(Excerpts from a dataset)
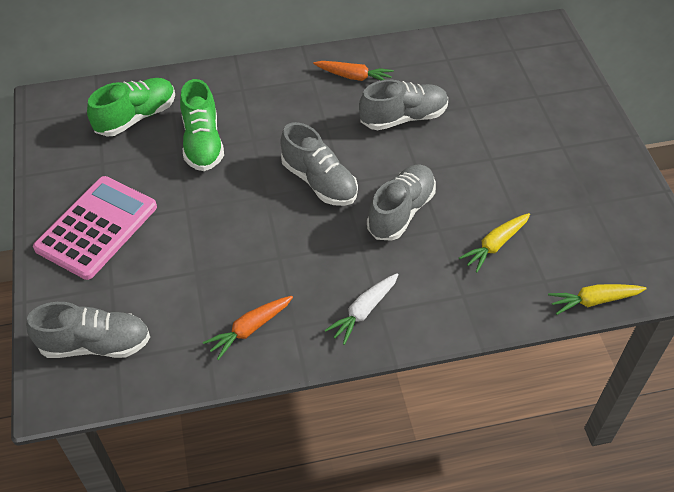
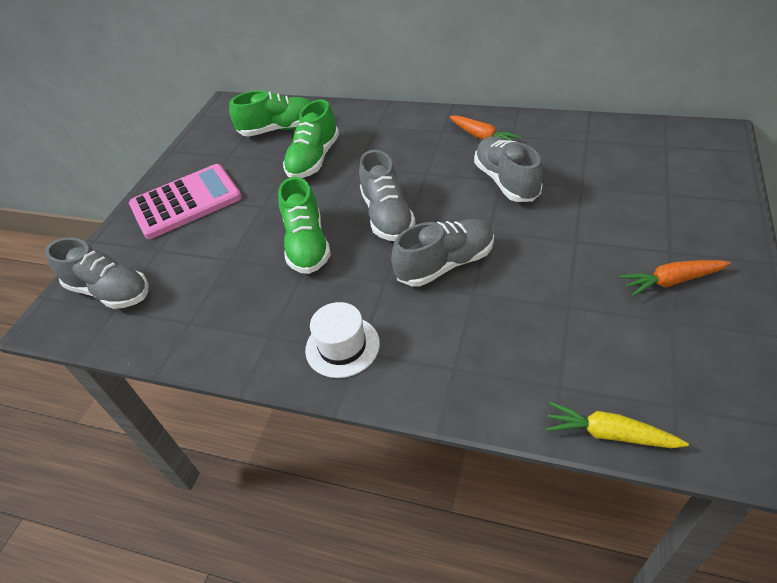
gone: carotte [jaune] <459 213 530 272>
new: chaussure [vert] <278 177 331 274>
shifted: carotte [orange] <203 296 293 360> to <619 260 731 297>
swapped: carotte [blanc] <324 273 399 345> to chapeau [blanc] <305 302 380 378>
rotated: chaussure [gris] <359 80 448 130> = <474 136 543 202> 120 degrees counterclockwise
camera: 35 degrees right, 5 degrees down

Aim of the task: When the word "carotte" occurs in a line above, list that line.

Output of the task:
gone: carotte [jaune] <459 213 530 272>
shifted: carotte [orange] <203 296 293 360> to <619 260 731 297>
swapped: carotte [blanc] <324 273 399 345> to chapeau [blanc] <305 302 380 378>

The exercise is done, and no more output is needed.